▼

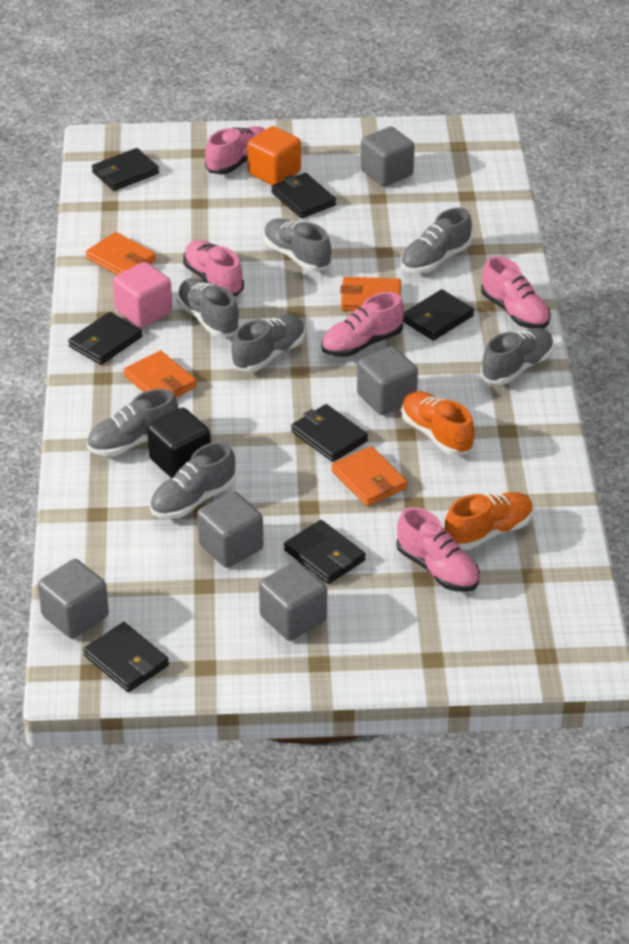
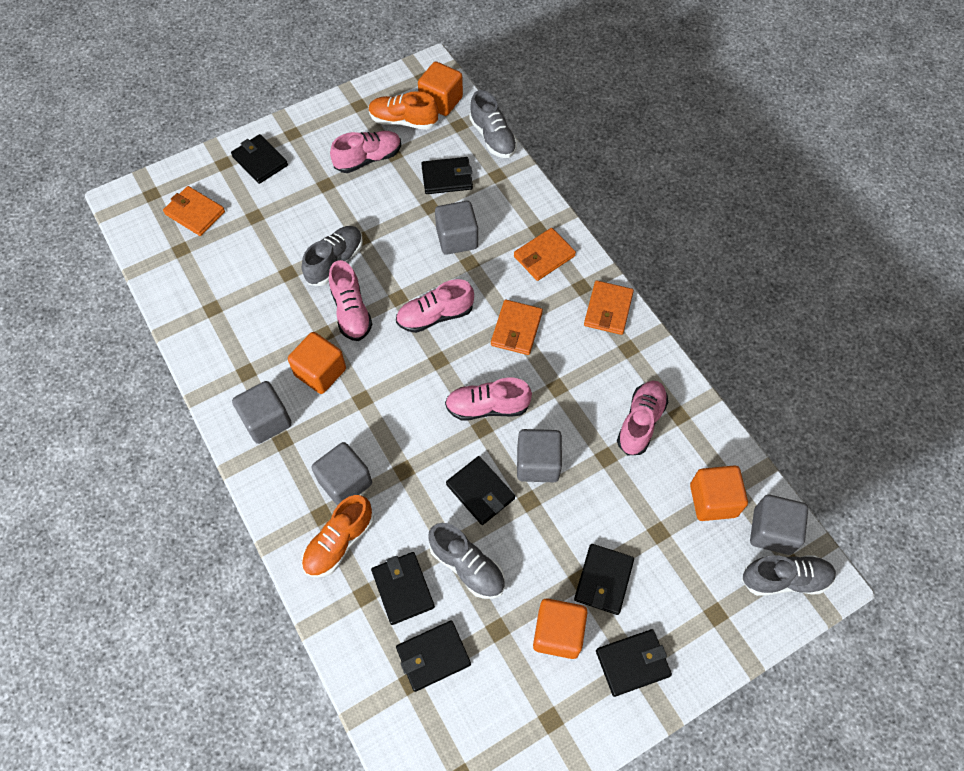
black cube: [147,408,210,478] = 1 -> none = 0
grey shoe: [87,389,178,456] [150,442,236,519] [177,278,240,337] [231,315,305,372] [263,218,332,271] [401,207,472,273] [481,328,554,384] = 7 -> [302,226,363,286] [428,523,505,599] [469,90,517,158] [742,555,836,596] = 4
orange cube: [247,126,301,185] = 1 -> [288,332,346,394] [418,62,463,116] [533,598,587,659] [690,465,748,521] = 4
pink cube: [113,262,172,328] = 1 -> none = 0

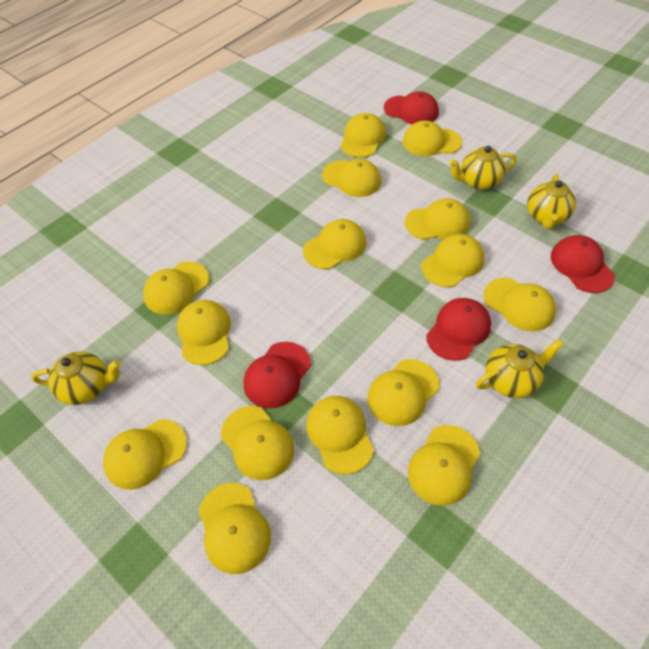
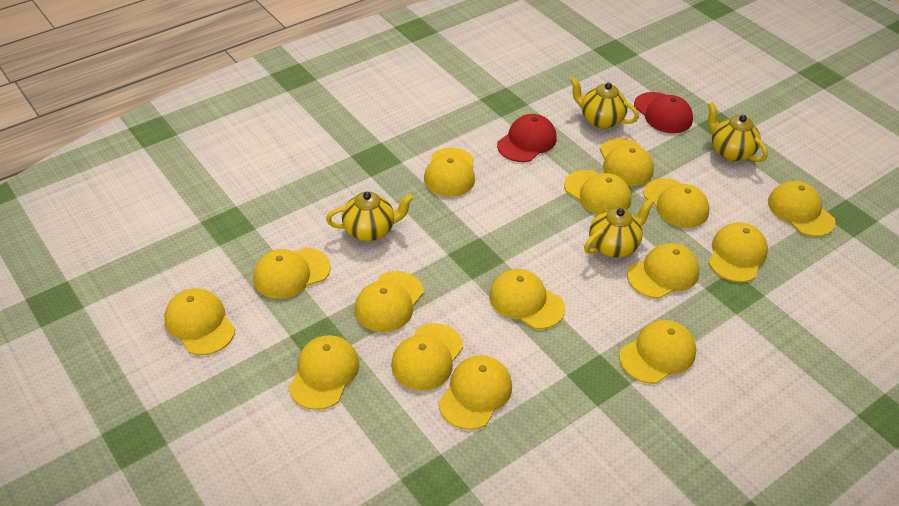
red cap: [244,342,311,409] [384,91,439,124] [426,298,491,361] [550,235,615,293] = 4 -> [497,114,557,162] [634,92,693,133] = 2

▲

== WHAT TO WORK ON ==
Across the records, count the lines that contain the word "none" and give that figure alone.

== SOLVED EXERCISE ==
2